[Records from a data collection]
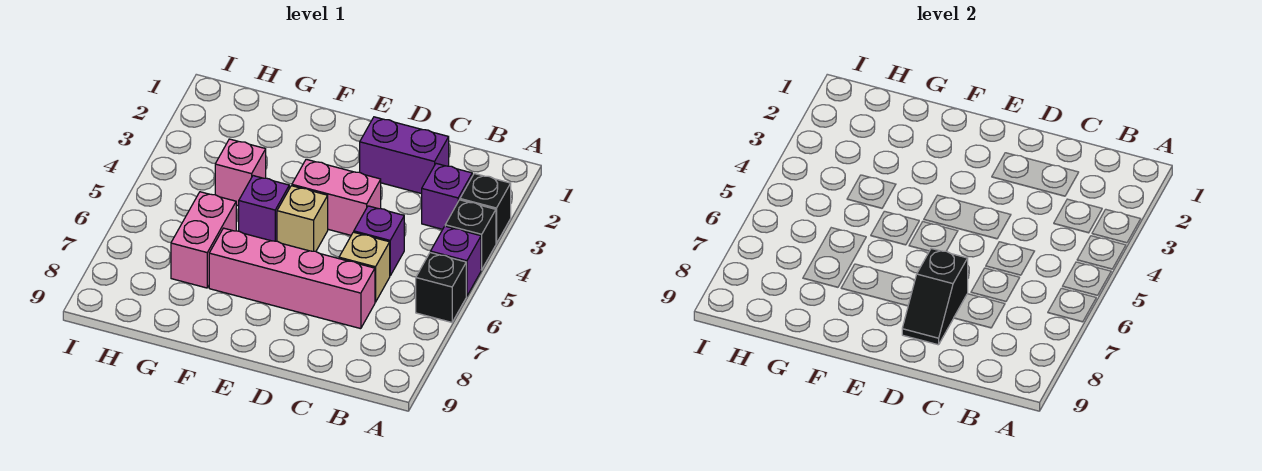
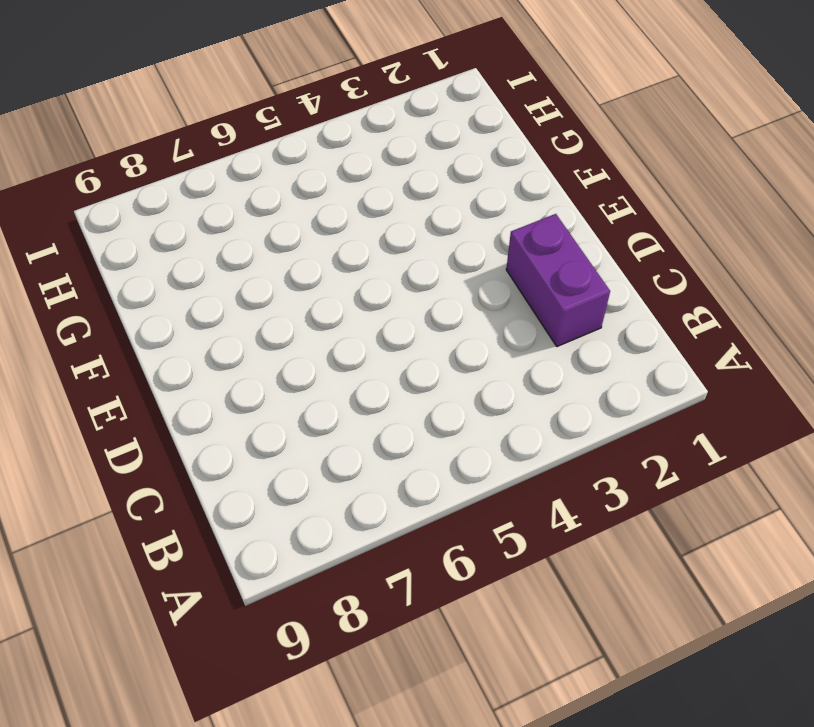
none -> black 1x1 brick [460,174,511,243]
none -> black 1x1 brick [445,200,496,270]
none -> purple 1x1 brick [431,226,481,296]

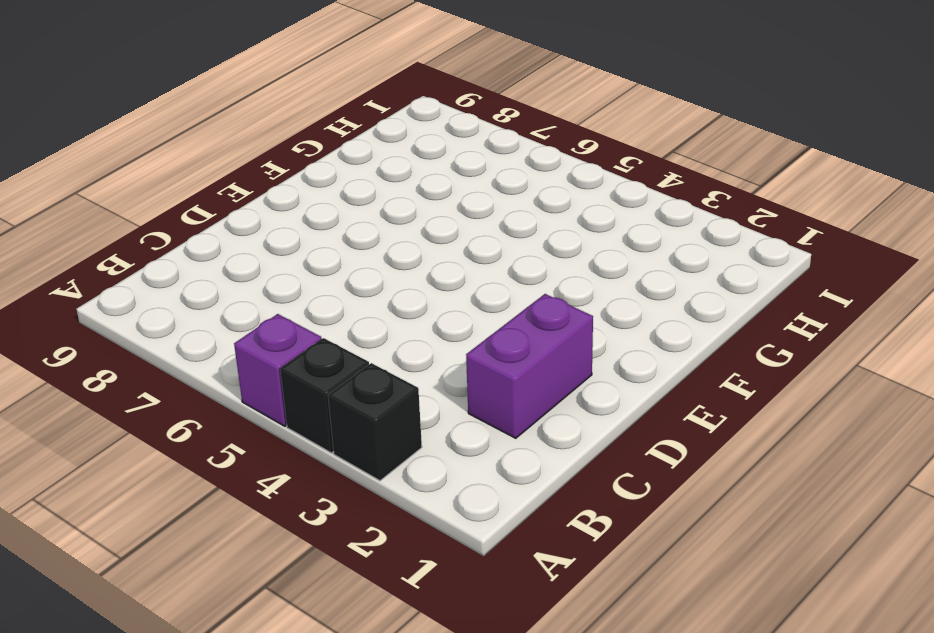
none -> black 1x1 brick [416,253,466,322]
none -> purple 1x1 brick [422,164,472,229]
none -> purple 1x1 brick [354,206,404,276]

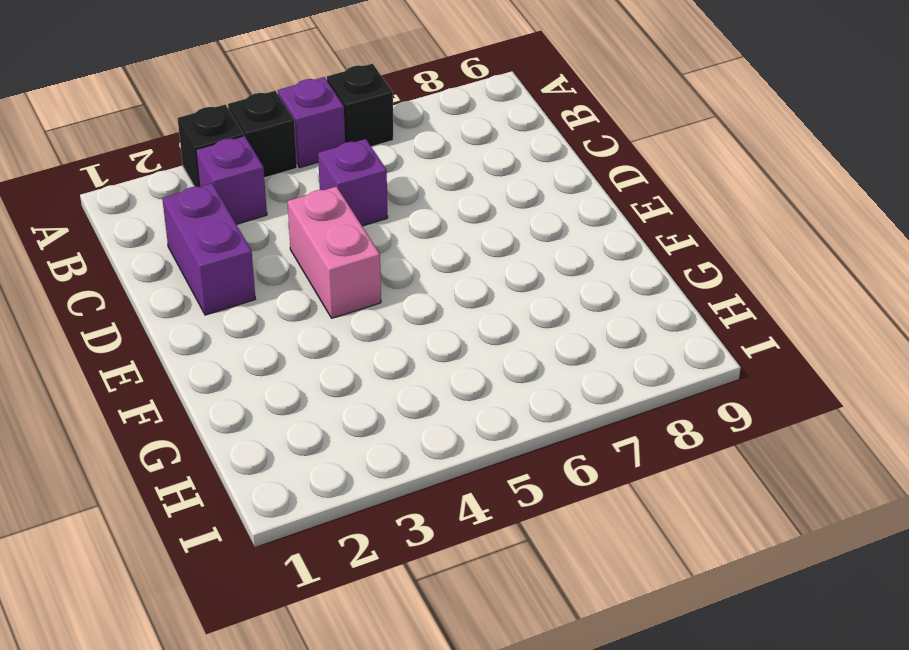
none -> tan 1x1 brick [339,232,390,302]
none -> pink 1x4 brick [209,228,375,329]
none -> tan 1x1 brick [277,186,328,251]

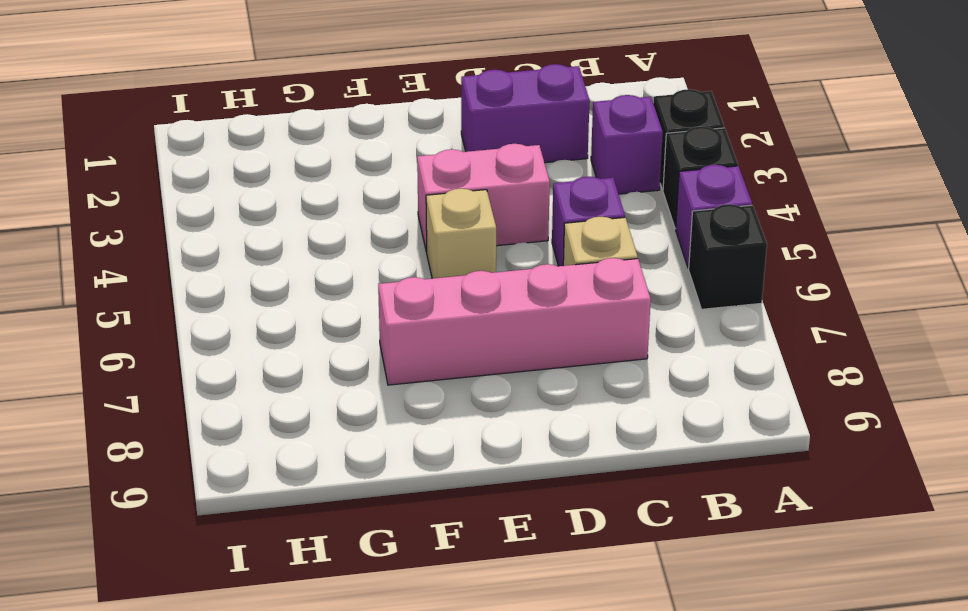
none -> purple 1x1 brick [239,176,289,241]
none -> pink 1x1 brick [215,139,266,206]
none -> pink 1x2 brick [171,192,236,288]

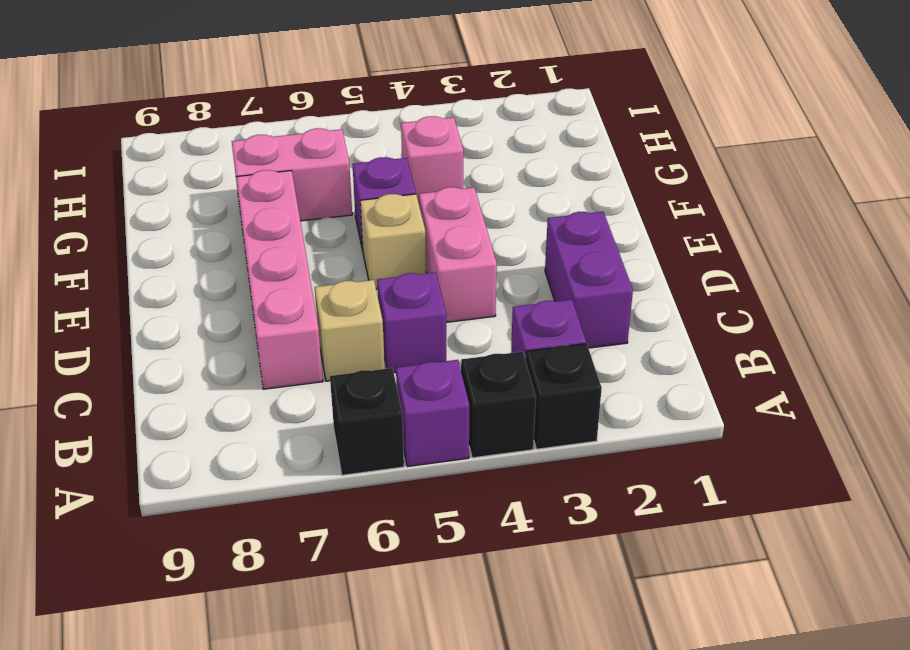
none -> black 1x2 slope [902,248,968,345]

▶ Task instructions: From the entries above, extract every line where the word "brick" appears.

▶ Exercise solution:
none -> black 1x1 brick [460,174,511,243]
none -> black 1x1 brick [445,200,496,270]
none -> purple 1x1 brick [431,226,481,296]
none -> black 1x1 brick [416,253,466,322]
none -> purple 1x1 brick [422,164,472,229]
none -> purple 1x1 brick [354,206,404,276]
none -> tan 1x1 brick [339,232,390,302]
none -> pink 1x4 brick [209,228,375,329]
none -> tan 1x1 brick [277,186,328,251]
none -> purple 1x1 brick [239,176,289,241]
none -> pink 1x1 brick [215,139,266,206]
none -> pink 1x2 brick [171,192,236,288]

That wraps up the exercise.